• REQUIRED ACTION:
Within the listing, each line that has the string "dumbbell" should be copied.

• DATA FOR REVIEW:
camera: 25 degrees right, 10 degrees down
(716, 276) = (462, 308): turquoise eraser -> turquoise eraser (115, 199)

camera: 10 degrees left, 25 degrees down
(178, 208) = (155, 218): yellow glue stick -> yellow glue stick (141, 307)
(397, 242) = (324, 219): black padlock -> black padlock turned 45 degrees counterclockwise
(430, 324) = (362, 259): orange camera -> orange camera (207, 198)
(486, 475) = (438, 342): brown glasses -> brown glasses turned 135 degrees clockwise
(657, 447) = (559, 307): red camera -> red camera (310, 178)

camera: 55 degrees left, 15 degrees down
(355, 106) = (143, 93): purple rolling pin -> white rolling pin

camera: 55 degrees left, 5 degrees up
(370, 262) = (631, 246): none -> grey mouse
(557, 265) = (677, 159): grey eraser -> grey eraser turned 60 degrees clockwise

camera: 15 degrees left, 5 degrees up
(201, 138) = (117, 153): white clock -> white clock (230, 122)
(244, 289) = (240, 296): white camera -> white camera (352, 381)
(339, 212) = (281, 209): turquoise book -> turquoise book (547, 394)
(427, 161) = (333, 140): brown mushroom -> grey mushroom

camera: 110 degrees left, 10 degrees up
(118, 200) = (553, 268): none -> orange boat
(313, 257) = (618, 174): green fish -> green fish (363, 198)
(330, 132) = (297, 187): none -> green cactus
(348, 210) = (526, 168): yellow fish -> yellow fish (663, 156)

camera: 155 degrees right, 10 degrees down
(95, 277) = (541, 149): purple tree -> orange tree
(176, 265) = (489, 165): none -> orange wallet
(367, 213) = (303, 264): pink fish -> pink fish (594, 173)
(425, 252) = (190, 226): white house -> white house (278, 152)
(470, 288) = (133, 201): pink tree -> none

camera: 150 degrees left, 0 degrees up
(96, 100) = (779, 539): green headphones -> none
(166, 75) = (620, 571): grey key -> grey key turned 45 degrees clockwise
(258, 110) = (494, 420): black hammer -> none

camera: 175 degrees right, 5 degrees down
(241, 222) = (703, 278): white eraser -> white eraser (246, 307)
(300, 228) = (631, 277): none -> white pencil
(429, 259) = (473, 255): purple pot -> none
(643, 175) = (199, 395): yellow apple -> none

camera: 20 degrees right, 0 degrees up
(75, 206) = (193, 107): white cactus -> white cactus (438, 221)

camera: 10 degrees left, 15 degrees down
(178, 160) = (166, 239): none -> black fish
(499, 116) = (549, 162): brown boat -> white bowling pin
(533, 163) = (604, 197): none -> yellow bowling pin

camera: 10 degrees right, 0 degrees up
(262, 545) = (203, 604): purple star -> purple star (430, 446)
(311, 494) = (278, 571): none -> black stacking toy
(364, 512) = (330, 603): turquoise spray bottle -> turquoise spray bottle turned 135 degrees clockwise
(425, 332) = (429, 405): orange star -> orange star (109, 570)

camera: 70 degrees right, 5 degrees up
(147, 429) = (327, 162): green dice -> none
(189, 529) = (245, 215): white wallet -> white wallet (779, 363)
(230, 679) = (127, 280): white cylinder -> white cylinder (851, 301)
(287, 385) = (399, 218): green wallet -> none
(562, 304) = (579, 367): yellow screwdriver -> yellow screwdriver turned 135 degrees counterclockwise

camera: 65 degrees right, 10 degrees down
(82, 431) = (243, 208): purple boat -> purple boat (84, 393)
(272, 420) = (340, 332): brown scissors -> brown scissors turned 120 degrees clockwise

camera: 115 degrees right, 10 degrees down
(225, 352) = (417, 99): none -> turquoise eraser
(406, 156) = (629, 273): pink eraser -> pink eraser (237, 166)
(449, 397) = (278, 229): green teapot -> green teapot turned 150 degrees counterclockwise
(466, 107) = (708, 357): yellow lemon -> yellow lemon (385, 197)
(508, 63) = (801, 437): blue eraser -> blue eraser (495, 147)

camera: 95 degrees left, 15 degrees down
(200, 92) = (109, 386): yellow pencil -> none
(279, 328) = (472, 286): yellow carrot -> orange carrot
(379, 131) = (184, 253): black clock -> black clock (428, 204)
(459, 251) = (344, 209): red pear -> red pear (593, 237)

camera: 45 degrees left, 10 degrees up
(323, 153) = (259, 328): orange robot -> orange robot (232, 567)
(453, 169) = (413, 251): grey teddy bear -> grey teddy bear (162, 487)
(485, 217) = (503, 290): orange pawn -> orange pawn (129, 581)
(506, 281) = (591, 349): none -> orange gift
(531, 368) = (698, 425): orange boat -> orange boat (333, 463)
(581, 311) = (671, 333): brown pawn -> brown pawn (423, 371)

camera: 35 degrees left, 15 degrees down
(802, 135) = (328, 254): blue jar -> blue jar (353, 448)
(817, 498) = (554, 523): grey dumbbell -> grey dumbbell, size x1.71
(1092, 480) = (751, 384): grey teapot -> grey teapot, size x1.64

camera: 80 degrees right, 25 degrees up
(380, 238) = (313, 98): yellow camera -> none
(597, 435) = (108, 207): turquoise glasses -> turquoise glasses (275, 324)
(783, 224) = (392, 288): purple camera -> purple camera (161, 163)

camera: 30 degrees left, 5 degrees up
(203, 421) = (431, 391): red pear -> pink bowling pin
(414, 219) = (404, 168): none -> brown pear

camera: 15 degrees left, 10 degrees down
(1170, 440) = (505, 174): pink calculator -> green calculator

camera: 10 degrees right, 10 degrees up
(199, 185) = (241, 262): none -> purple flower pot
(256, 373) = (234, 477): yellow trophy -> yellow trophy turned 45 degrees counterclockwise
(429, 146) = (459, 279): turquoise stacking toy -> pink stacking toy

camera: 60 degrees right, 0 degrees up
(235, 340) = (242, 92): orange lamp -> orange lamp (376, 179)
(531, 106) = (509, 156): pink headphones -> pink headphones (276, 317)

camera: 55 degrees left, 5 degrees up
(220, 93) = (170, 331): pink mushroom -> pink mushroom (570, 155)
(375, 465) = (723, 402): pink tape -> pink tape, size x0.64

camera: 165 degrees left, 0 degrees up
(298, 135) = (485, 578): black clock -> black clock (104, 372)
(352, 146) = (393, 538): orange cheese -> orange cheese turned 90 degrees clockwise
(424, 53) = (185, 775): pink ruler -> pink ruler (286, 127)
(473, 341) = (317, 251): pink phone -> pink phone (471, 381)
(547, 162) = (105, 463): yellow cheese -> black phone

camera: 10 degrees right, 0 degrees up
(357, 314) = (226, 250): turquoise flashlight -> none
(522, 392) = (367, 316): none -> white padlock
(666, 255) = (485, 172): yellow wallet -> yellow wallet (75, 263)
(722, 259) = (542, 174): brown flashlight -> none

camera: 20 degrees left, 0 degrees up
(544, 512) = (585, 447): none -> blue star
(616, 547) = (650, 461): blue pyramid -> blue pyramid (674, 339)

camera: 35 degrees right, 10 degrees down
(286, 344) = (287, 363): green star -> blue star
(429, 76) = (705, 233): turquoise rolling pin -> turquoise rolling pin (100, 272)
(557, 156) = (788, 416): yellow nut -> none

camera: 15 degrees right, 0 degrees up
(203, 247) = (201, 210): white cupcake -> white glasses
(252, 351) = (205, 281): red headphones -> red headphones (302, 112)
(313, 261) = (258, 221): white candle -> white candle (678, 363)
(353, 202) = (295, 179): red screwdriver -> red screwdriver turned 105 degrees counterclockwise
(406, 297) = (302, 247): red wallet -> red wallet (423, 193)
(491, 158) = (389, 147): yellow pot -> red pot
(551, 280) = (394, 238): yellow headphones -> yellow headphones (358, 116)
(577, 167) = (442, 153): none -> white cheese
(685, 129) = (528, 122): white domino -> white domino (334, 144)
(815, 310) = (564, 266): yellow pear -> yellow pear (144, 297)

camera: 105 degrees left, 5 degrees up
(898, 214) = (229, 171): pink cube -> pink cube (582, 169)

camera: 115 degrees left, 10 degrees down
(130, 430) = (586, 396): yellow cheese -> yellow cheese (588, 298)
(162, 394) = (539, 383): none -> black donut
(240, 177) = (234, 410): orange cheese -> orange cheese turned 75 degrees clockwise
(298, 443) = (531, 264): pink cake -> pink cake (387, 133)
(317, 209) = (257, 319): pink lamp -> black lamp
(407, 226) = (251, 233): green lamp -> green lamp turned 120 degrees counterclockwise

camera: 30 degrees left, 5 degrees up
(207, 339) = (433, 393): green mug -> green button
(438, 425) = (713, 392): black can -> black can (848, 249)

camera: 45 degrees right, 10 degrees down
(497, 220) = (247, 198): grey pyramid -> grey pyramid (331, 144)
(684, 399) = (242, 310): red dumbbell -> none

• RESULT OF THIS EXERCISE:
(817, 498) = (554, 523): grey dumbbell -> grey dumbbell, size x1.71
(684, 399) = (242, 310): red dumbbell -> none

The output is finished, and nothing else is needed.